Filter the material below so that only lines containing "appeared" remain.

§ **EXERCISE DATA**
►

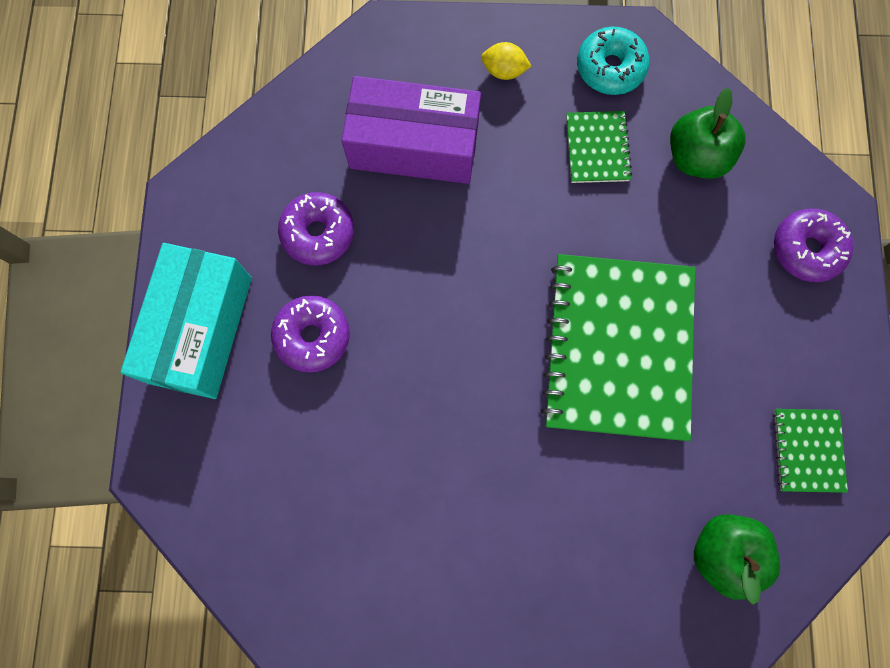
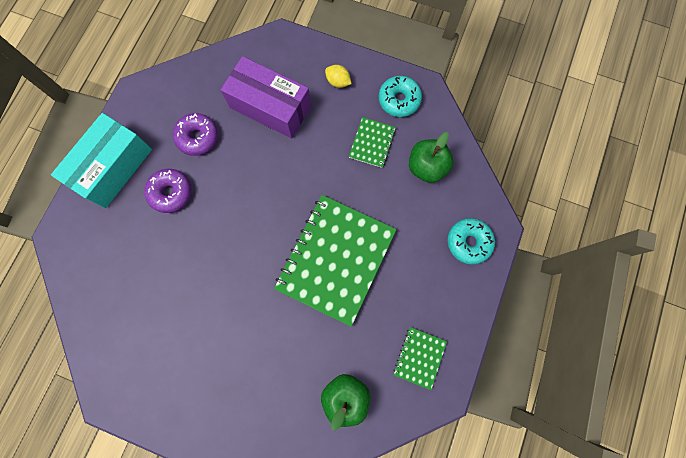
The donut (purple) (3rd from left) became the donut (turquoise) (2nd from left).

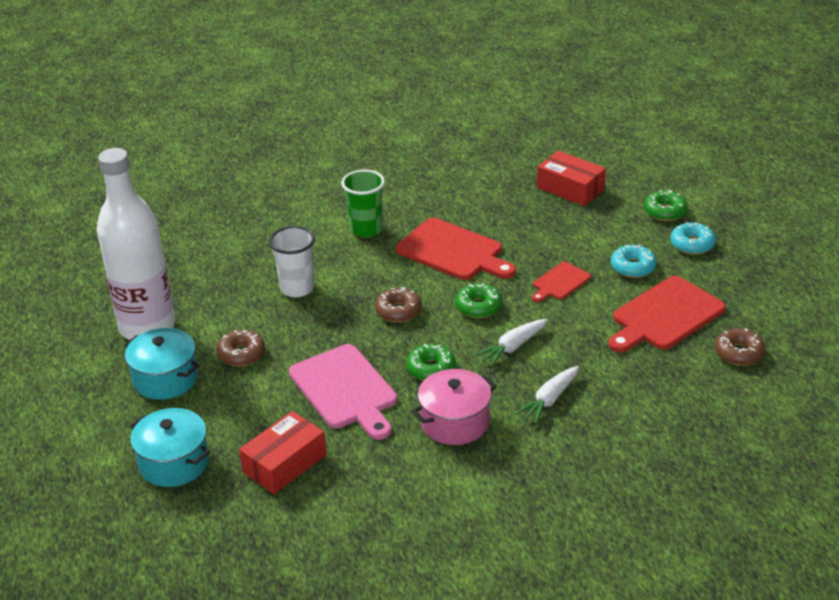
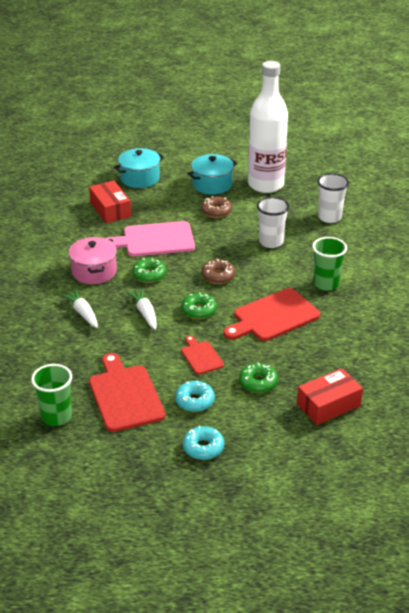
The cup (white) (2nd from left) appeared. The donut (green) (3rd from left) moved. The donut (brown) (3rd from left) was replaced by the cup (green) (1st from left).

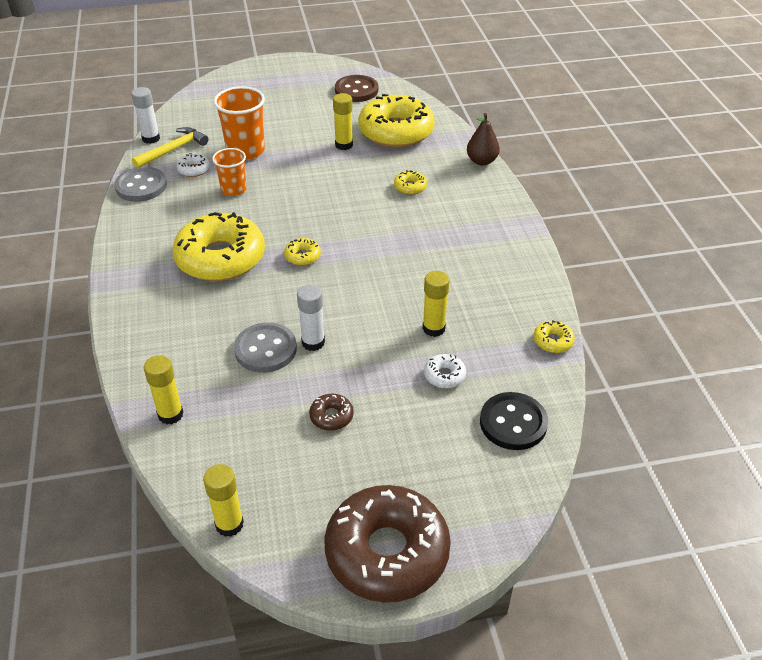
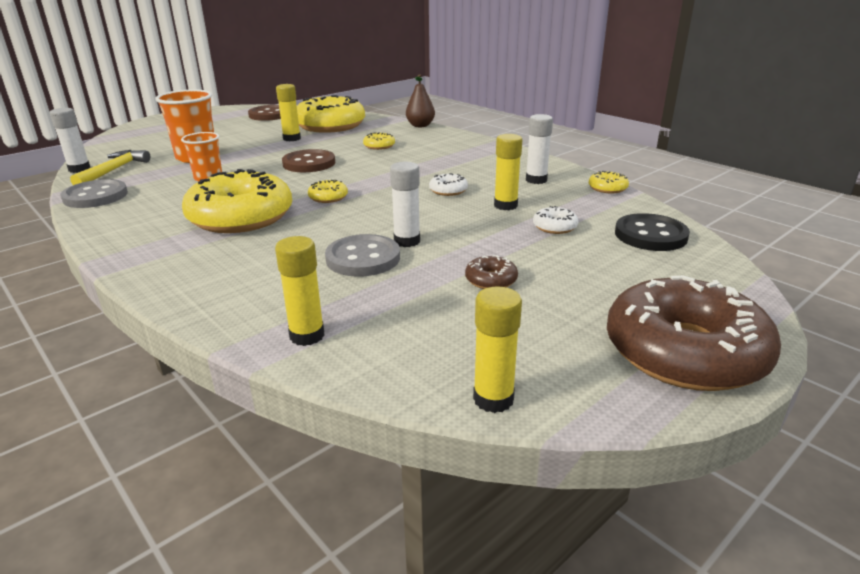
The button (brown) (2nd from left) appeared. The glue stick (white) (3rd from left) appeared. The donut (white) (1st from left) moved.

◄

§ **OUTPUT OF THE EXERCISE**
The cup (white) (2nd from left) appeared. The donut (green) (3rd from left) moved. The donut (brown) (3rd from left) was replaced by the cup (green) (1st from left).
The button (brown) (2nd from left) appeared. The glue stick (white) (3rd from left) appeared. The donut (white) (1st from left) moved.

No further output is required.